> **DESCRIZIONE DELL'ESERCIZIO**
Trascriva parola per parola tutte le voci riportate di seguito, senza apportare alcuna modifica.

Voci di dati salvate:

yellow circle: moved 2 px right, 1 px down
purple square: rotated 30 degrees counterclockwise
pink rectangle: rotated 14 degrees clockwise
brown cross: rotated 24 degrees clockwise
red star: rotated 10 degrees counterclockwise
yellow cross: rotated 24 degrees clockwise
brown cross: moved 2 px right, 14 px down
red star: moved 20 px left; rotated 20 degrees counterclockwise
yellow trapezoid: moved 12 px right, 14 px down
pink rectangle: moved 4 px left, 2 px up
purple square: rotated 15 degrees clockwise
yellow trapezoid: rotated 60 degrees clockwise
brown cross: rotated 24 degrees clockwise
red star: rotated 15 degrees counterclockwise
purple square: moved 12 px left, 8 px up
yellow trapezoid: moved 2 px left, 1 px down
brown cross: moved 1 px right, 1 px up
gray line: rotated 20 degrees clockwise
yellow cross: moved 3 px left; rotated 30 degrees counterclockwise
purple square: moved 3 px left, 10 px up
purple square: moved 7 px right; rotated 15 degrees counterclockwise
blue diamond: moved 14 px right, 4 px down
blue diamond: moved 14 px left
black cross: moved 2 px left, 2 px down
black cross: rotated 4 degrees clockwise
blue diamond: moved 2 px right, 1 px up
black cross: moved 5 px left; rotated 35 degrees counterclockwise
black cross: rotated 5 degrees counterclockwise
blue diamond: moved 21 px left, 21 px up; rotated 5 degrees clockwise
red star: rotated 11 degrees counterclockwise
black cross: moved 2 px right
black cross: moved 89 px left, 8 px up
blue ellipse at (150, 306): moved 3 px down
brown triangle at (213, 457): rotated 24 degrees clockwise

> **RISPOSTA ALL'ESERCIZIO**
yellow circle: moved 2 px right, 1 px down
purple square: rotated 30 degrees counterclockwise
pink rectangle: rotated 14 degrees clockwise
brown cross: rotated 24 degrees clockwise
red star: rotated 10 degrees counterclockwise
yellow cross: rotated 24 degrees clockwise
brown cross: moved 2 px right, 14 px down
red star: moved 20 px left; rotated 20 degrees counterclockwise
yellow trapezoid: moved 12 px right, 14 px down
pink rectangle: moved 4 px left, 2 px up
purple square: rotated 15 degrees clockwise
yellow trapezoid: rotated 60 degrees clockwise
brown cross: rotated 24 degrees clockwise
red star: rotated 15 degrees counterclockwise
purple square: moved 12 px left, 8 px up
yellow trapezoid: moved 2 px left, 1 px down
brown cross: moved 1 px right, 1 px up
gray line: rotated 20 degrees clockwise
yellow cross: moved 3 px left; rotated 30 degrees counterclockwise
purple square: moved 3 px left, 10 px up
purple square: moved 7 px right; rotated 15 degrees counterclockwise
blue diamond: moved 14 px right, 4 px down
blue diamond: moved 14 px left
black cross: moved 2 px left, 2 px down
black cross: rotated 4 degrees clockwise
blue diamond: moved 2 px right, 1 px up
black cross: moved 5 px left; rotated 35 degrees counterclockwise
black cross: rotated 5 degrees counterclockwise
blue diamond: moved 21 px left, 21 px up; rotated 5 degrees clockwise
red star: rotated 11 degrees counterclockwise
black cross: moved 2 px right
black cross: moved 89 px left, 8 px up
blue ellipse at (150, 306): moved 3 px down
brown triangle at (213, 457): rotated 24 degrees clockwise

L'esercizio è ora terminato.